* AVAILABLE DATA *

BEGIN

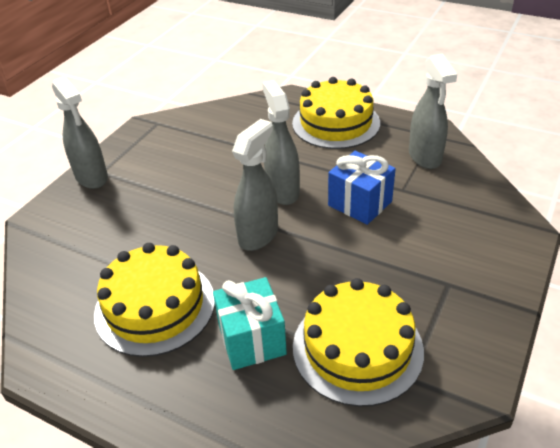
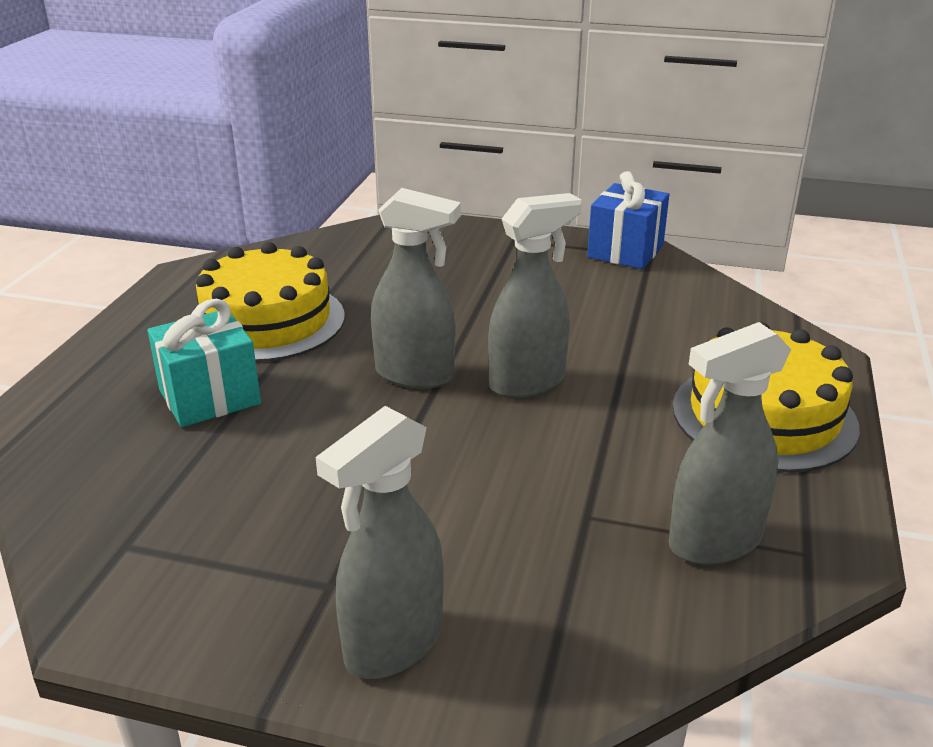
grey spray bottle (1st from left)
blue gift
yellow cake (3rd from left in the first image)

END

For each line above that includes "from", make a copy.

* TASK RESPONSE *
grey spray bottle (1st from left)
yellow cake (3rd from left in the first image)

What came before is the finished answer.